§ TASK TO COMPLETE
Read the records and gather each line that includes "ring".

====== MATERIAL FOR THIS TASK

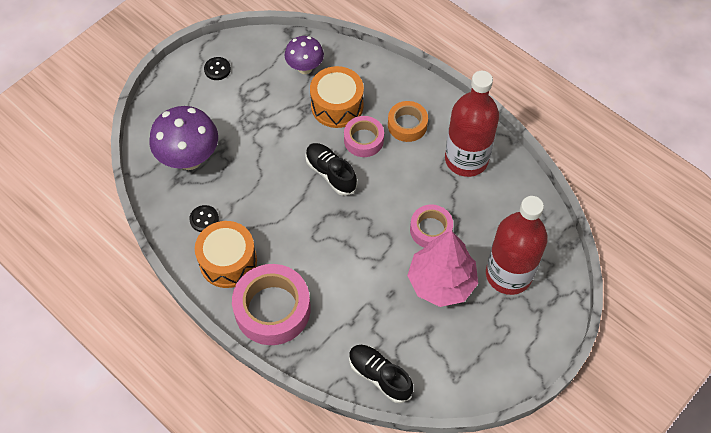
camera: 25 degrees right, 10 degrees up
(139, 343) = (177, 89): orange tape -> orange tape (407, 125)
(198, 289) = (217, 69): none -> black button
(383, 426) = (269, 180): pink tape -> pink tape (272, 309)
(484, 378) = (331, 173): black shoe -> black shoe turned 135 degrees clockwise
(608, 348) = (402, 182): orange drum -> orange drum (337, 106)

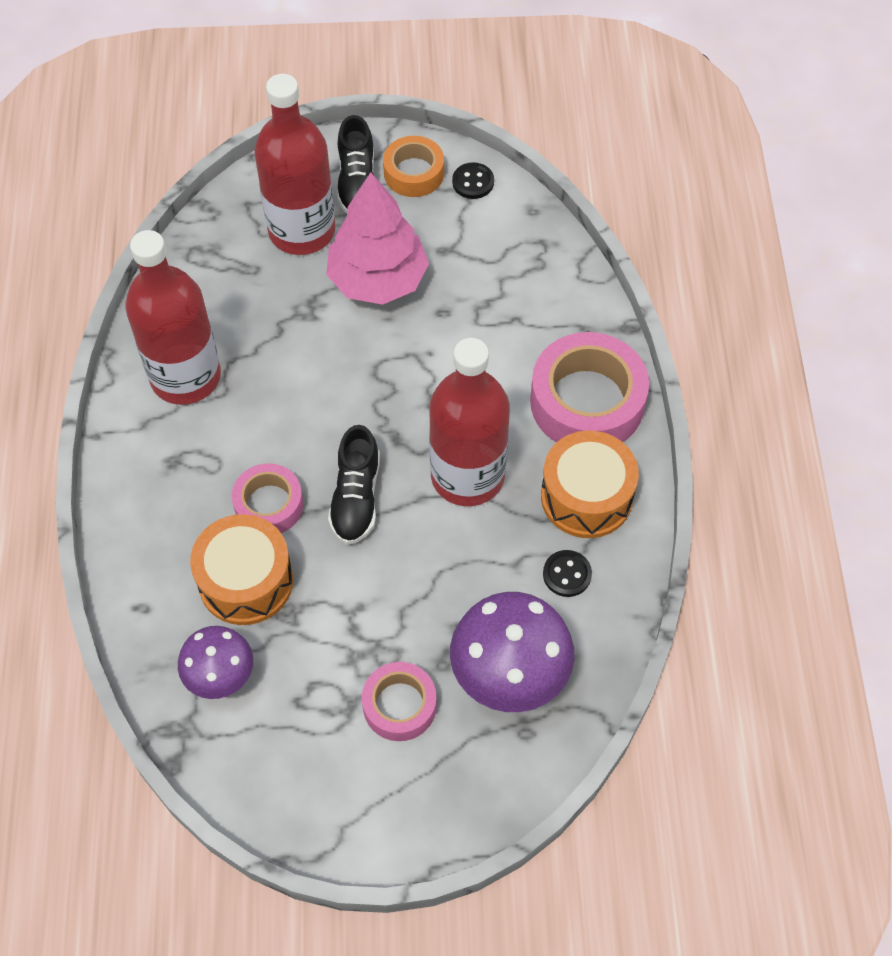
camera: 135 degrees left, 0 degrees up
(217, 69) = (337, 791): black button -> black button (473, 182)
(292, 224) = (467, 476): none -> red bottle
(379, 376) = (542, 251): black shoe -> black shoe (357, 183)
(407, 125) = (196, 477): orange tape -> orange tape (414, 173)
(430, 229) = (323, 338): pink tape -> pink tape (399, 705)

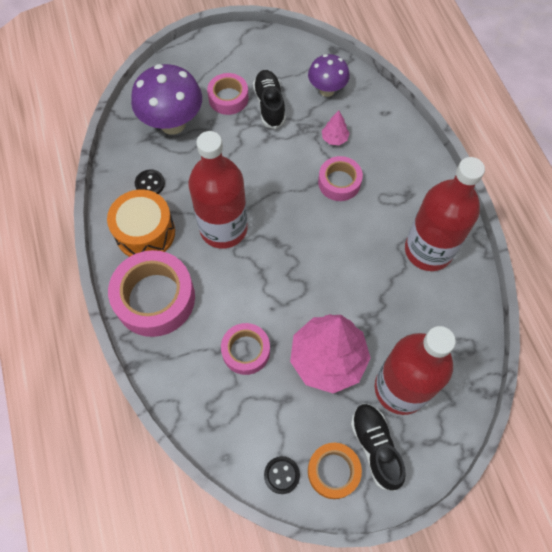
camera: 165 degrees right, 5 degrees up
(246, 581) = (334, 138): orange drum -> pink tree
(356, 497) = (288, 199): black shoe -> black shoe (269, 105)
(479, 311) = (246, 351): none -> pink tape

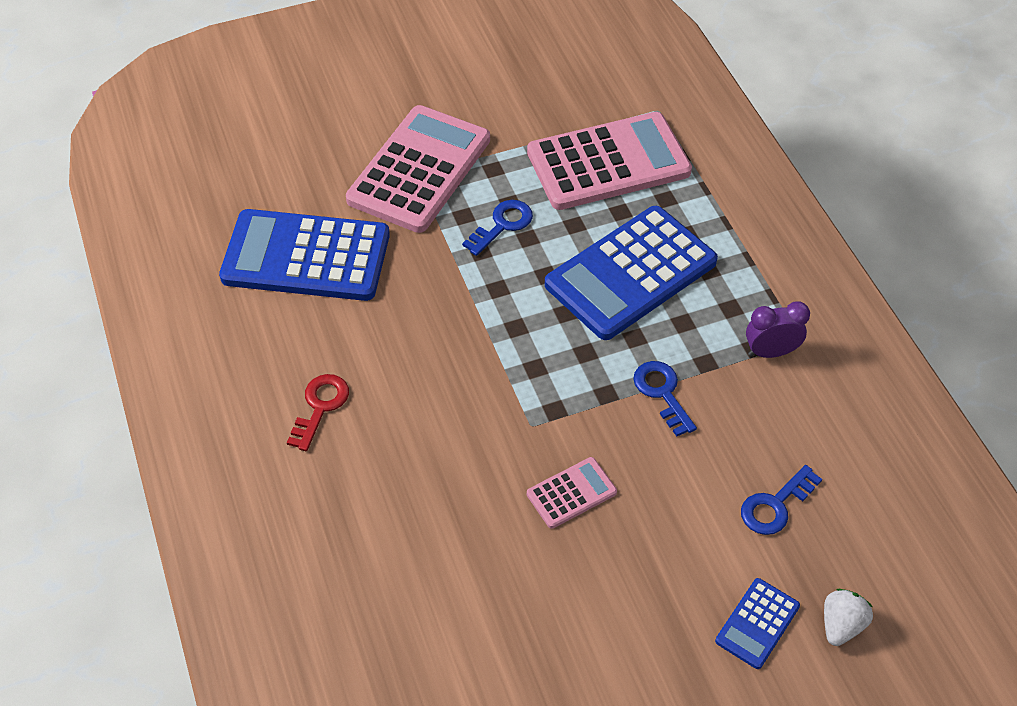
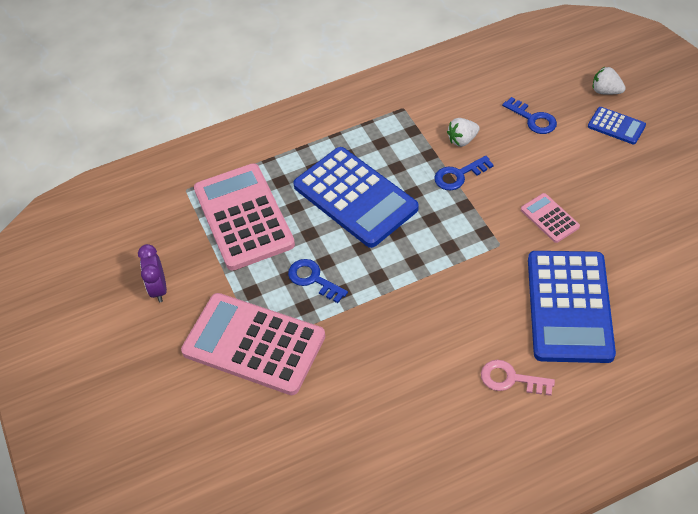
camera: 90 degrees left, 0 degrees up
(306, 256) = (358, 416): blue calculator -> blue calculator (569, 306)
(320, 407) = (511, 379): red key -> pink key
(732, 406) = (462, 140): none -> white strawberry
(770, 352) = (415, 122): purple clock -> purple clock (158, 289)

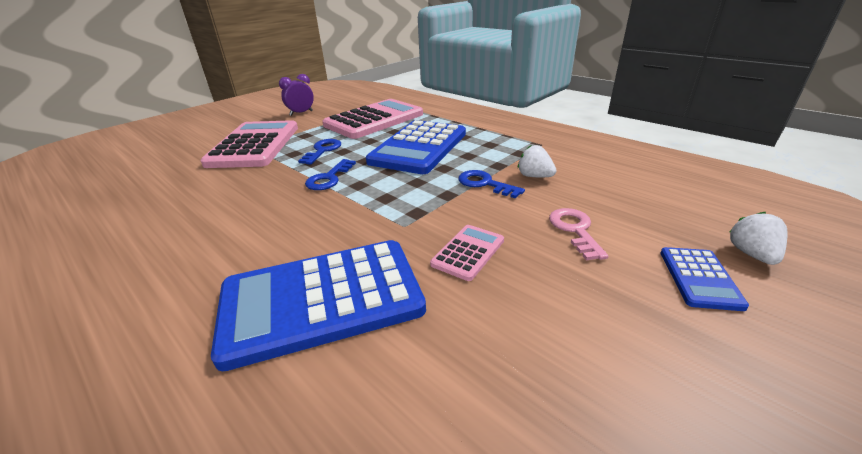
camera: 65 degrees right, 20 degrees down
(511, 379) = (199, 273): pink key -> pink key (575, 230)
(533, 119) = (617, 209): blue key -> blue key (329, 178)

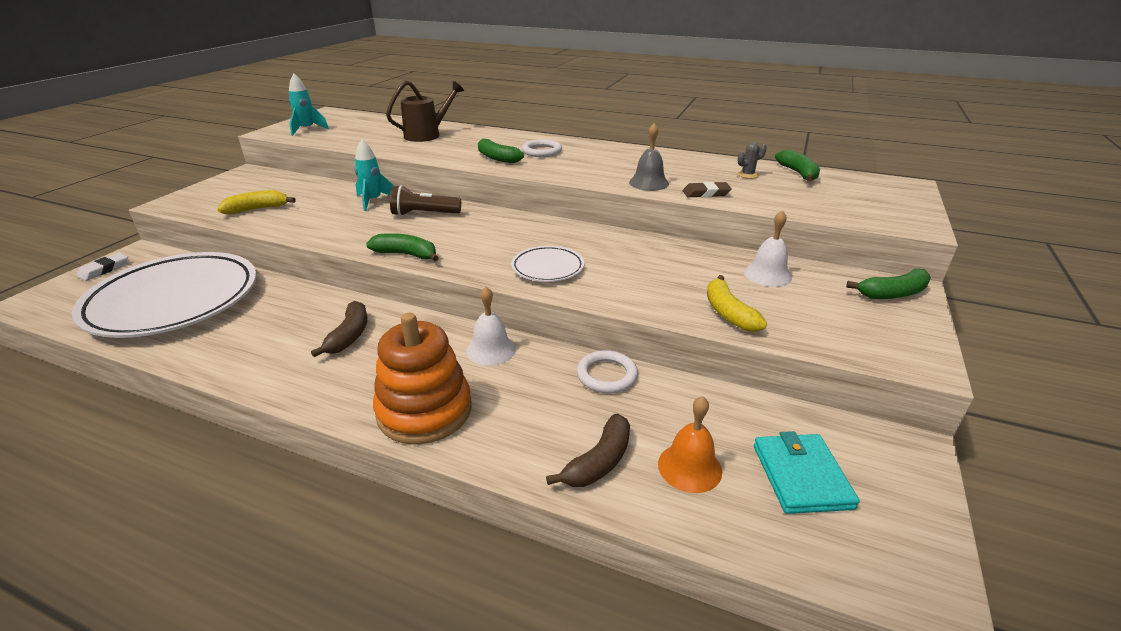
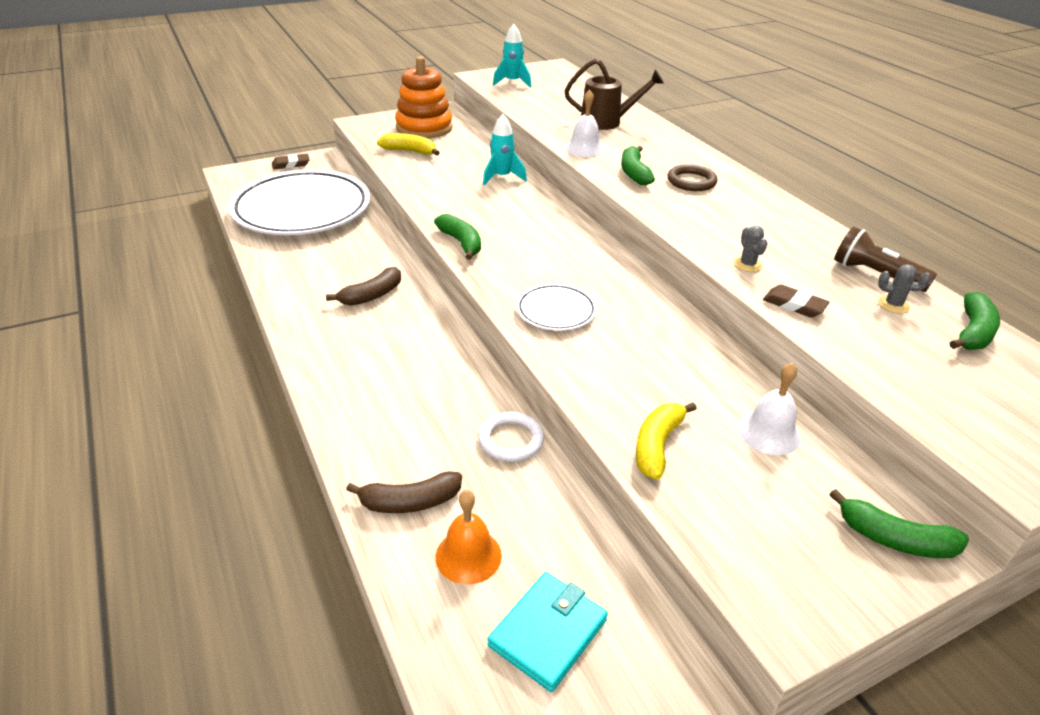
camera: 40 degrees right, 5 degrees up
(104, 269) = (291, 164): white eraser -> brown eraser
(424, 214) = (525, 208): brown flashlight -> brown flashlight (875, 274)
(424, 411) = (349, 384): orange stacking toy -> orange stacking toy (424, 128)
(491, 350) = (451, 363): white bell -> white bell (584, 148)
(542, 151) = (691, 181): white ring -> brown ring
(648, 183) = (747, 264): grey bell -> grey cactus

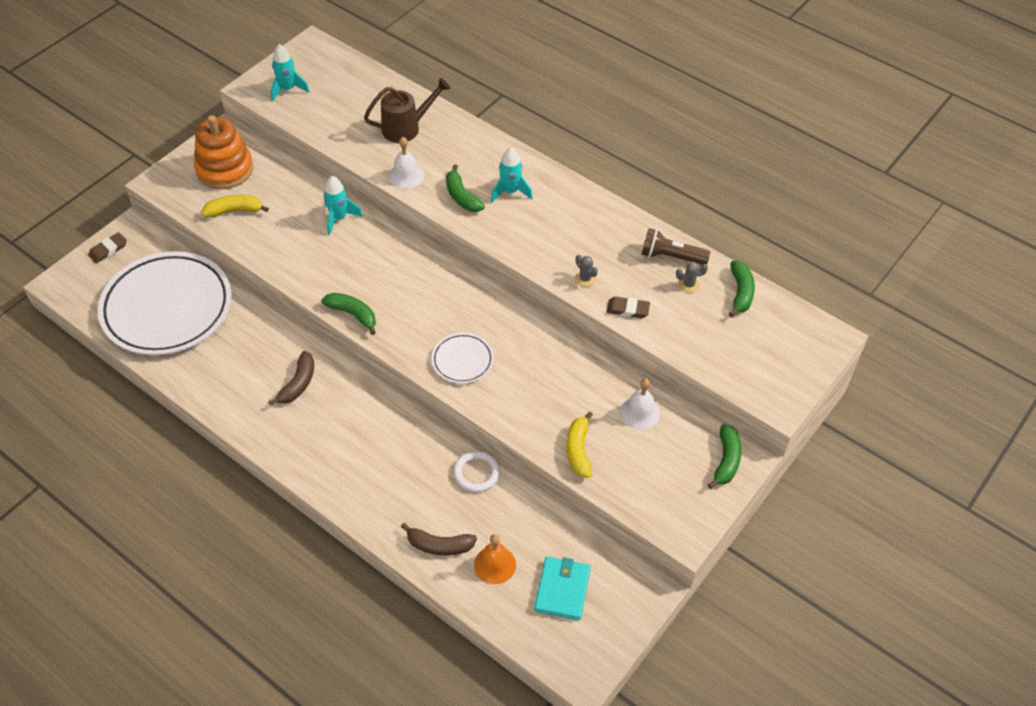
camera: 25 degrees left, 15 degrees up
(409, 502) = (439, 545): brown banana -> brown banana turned 45 degrees clockwise
(691, 181) = (510, 191): brown ring -> turquoise rocket
(894, 539) = (726, 461): green banana -> green banana turned 75 degrees counterclockwise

============

§ RESPONSE BELOW
(542, 151) = (691, 181): white ring -> brown ring
(691, 181) = (510, 191): brown ring -> turquoise rocket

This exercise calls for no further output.